* _YOUR TASK_: The response should contain only those lines of the entries below that include the string "none".

(RECORDS TO PROCESS)

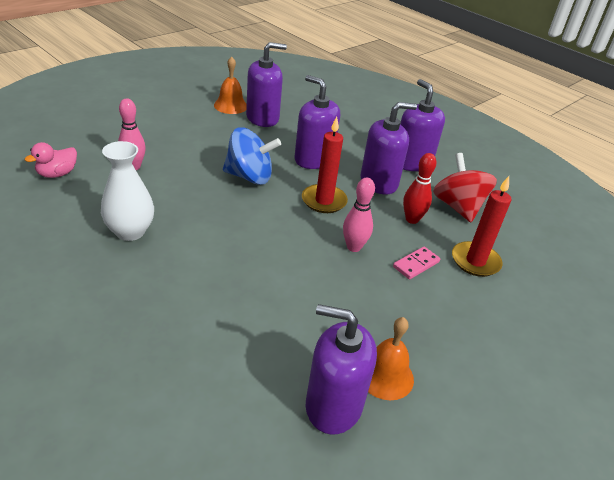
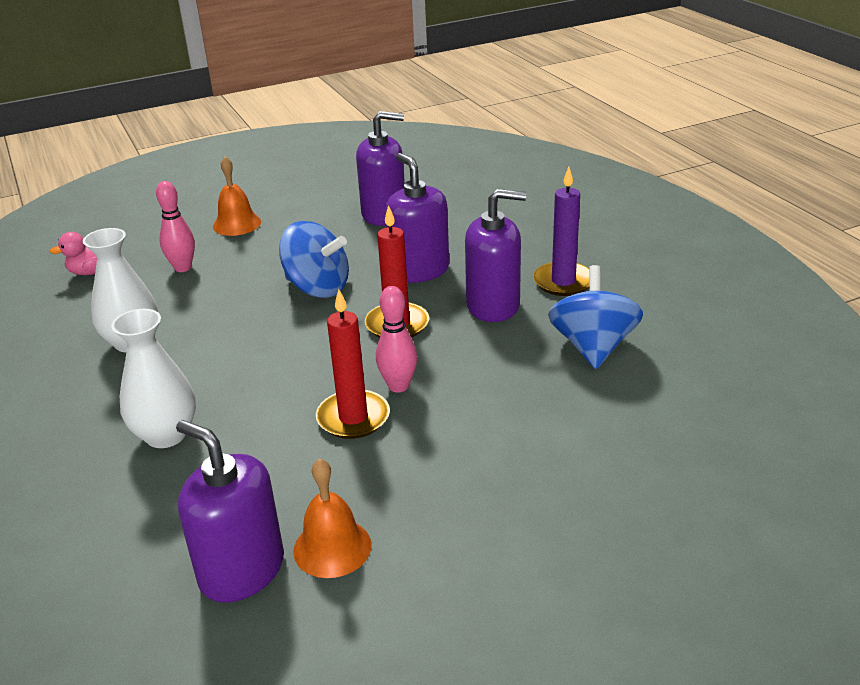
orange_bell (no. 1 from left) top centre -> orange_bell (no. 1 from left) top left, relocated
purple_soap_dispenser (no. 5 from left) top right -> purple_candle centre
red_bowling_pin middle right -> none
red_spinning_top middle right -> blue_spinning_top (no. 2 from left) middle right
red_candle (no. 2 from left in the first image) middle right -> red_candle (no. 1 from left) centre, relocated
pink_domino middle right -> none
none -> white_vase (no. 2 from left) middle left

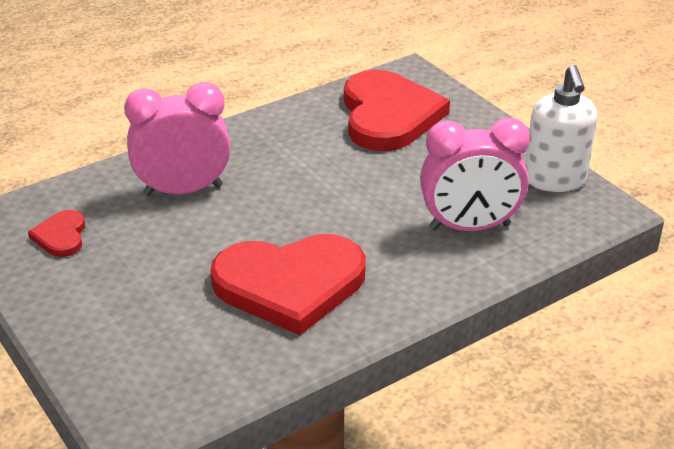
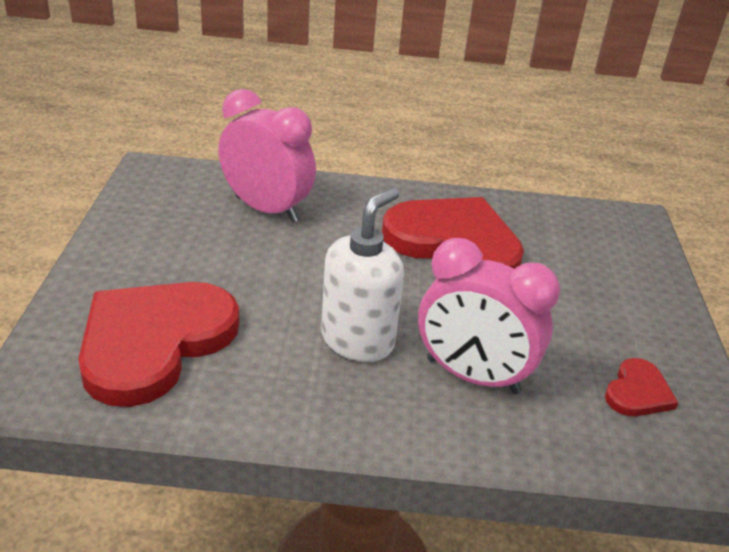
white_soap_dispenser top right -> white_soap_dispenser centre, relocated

(End RECORDS TO PROCESS)

* _TASK ANSWER_:
red_bowling_pin middle right -> none
pink_domino middle right -> none
none -> white_vase (no. 2 from left) middle left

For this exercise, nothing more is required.